• WORK ITEM: Repeat every record below exactly as it appears.

BEGIN SOURCE MATERIAL

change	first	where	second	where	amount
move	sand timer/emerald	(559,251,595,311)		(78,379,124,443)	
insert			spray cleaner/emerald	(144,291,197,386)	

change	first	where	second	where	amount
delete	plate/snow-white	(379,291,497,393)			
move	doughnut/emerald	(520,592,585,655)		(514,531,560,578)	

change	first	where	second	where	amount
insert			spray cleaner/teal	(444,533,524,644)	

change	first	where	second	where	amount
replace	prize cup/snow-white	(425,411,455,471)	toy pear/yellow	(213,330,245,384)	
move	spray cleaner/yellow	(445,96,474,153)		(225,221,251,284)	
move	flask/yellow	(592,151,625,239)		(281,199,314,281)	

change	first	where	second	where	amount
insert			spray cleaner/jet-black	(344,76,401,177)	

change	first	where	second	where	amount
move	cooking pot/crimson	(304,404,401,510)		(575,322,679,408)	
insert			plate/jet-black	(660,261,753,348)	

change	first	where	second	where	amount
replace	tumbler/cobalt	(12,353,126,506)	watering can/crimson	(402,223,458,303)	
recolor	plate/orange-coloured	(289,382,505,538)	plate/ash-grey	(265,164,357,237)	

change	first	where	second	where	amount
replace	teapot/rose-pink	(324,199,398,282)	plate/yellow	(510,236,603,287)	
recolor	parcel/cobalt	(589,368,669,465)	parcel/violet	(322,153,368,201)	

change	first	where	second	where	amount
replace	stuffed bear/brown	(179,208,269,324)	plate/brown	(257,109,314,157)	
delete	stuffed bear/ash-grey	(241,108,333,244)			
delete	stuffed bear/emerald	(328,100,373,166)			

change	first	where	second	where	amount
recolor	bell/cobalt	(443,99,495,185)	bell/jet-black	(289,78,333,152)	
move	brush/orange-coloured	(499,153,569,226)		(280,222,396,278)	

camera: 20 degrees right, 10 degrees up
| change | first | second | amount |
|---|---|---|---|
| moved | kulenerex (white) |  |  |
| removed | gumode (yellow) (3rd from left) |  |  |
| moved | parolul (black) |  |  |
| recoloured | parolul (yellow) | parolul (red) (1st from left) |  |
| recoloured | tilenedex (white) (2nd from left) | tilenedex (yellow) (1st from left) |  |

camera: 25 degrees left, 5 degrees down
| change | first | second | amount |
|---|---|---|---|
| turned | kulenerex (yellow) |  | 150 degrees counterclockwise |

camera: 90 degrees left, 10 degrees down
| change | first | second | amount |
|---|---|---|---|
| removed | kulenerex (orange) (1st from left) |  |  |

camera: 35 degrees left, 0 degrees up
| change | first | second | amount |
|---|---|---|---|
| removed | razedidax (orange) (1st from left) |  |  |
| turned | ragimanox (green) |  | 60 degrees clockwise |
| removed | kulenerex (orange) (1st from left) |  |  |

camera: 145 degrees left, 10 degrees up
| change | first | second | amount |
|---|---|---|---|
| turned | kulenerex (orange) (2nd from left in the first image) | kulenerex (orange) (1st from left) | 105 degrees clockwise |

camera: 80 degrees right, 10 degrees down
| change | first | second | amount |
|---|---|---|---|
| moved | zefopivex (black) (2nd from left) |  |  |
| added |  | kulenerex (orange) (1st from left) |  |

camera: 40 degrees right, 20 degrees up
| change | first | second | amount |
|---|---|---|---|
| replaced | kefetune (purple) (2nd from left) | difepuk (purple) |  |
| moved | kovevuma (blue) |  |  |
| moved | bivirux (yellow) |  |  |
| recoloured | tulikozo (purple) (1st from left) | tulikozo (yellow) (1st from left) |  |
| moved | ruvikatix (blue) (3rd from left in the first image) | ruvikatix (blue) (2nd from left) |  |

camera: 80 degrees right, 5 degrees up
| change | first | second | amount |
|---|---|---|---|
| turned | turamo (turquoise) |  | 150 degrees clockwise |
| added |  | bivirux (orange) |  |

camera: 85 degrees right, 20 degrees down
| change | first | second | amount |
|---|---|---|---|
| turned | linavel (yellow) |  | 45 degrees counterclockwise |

END SOURCE MATERIAL

• ANSWER BELOW:
change	first	where	second	where	amount
move	sand timer/emerald	(559,251,595,311)		(78,379,124,443)	
insert			spray cleaner/emerald	(144,291,197,386)	

change	first	where	second	where	amount
delete	plate/snow-white	(379,291,497,393)			
move	doughnut/emerald	(520,592,585,655)		(514,531,560,578)	

change	first	where	second	where	amount
insert			spray cleaner/teal	(444,533,524,644)	

change	first	where	second	where	amount
replace	prize cup/snow-white	(425,411,455,471)	toy pear/yellow	(213,330,245,384)	
move	spray cleaner/yellow	(445,96,474,153)		(225,221,251,284)	
move	flask/yellow	(592,151,625,239)		(281,199,314,281)	

change	first	where	second	where	amount
insert			spray cleaner/jet-black	(344,76,401,177)	

change	first	where	second	where	amount
move	cooking pot/crimson	(304,404,401,510)		(575,322,679,408)	
insert			plate/jet-black	(660,261,753,348)	

change	first	where	second	where	amount
replace	tumbler/cobalt	(12,353,126,506)	watering can/crimson	(402,223,458,303)	
recolor	plate/orange-coloured	(289,382,505,538)	plate/ash-grey	(265,164,357,237)	

change	first	where	second	where	amount
replace	teapot/rose-pink	(324,199,398,282)	plate/yellow	(510,236,603,287)	
recolor	parcel/cobalt	(589,368,669,465)	parcel/violet	(322,153,368,201)	

change	first	where	second	where	amount
replace	stuffed bear/brown	(179,208,269,324)	plate/brown	(257,109,314,157)	
delete	stuffed bear/ash-grey	(241,108,333,244)			
delete	stuffed bear/emerald	(328,100,373,166)			

change	first	where	second	where	amount
recolor	bell/cobalt	(443,99,495,185)	bell/jet-black	(289,78,333,152)	
move	brush/orange-coloured	(499,153,569,226)		(280,222,396,278)	

camera: 20 degrees right, 10 degrees up
| change | first | second | amount |
|---|---|---|---|
| moved | kulenerex (white) |  |  |
| removed | gumode (yellow) (3rd from left) |  |  |
| moved | parolul (black) |  |  |
| recoloured | parolul (yellow) | parolul (red) (1st from left) |  |
| recoloured | tilenedex (white) (2nd from left) | tilenedex (yellow) (1st from left) |  |

camera: 25 degrees left, 5 degrees down
| change | first | second | amount |
|---|---|---|---|
| turned | kulenerex (yellow) |  | 150 degrees counterclockwise |

camera: 90 degrees left, 10 degrees down
| change | first | second | amount |
|---|---|---|---|
| removed | kulenerex (orange) (1st from left) |  |  |

camera: 35 degrees left, 0 degrees up
| change | first | second | amount |
|---|---|---|---|
| removed | razedidax (orange) (1st from left) |  |  |
| turned | ragimanox (green) |  | 60 degrees clockwise |
| removed | kulenerex (orange) (1st from left) |  |  |

camera: 145 degrees left, 10 degrees up
| change | first | second | amount |
|---|---|---|---|
| turned | kulenerex (orange) (2nd from left in the first image) | kulenerex (orange) (1st from left) | 105 degrees clockwise |

camera: 80 degrees right, 10 degrees down
| change | first | second | amount |
|---|---|---|---|
| moved | zefopivex (black) (2nd from left) |  |  |
| added |  | kulenerex (orange) (1st from left) |  |

camera: 40 degrees right, 20 degrees up
| change | first | second | amount |
|---|---|---|---|
| replaced | kefetune (purple) (2nd from left) | difepuk (purple) |  |
| moved | kovevuma (blue) |  |  |
| moved | bivirux (yellow) |  |  |
| recoloured | tulikozo (purple) (1st from left) | tulikozo (yellow) (1st from left) |  |
| moved | ruvikatix (blue) (3rd from left in the first image) | ruvikatix (blue) (2nd from left) |  |

camera: 80 degrees right, 5 degrees up
| change | first | second | amount |
|---|---|---|---|
| turned | turamo (turquoise) |  | 150 degrees clockwise |
| added |  | bivirux (orange) |  |

camera: 85 degrees right, 20 degrees down
| change | first | second | amount |
|---|---|---|---|
| turned | linavel (yellow) |  | 45 degrees counterclockwise |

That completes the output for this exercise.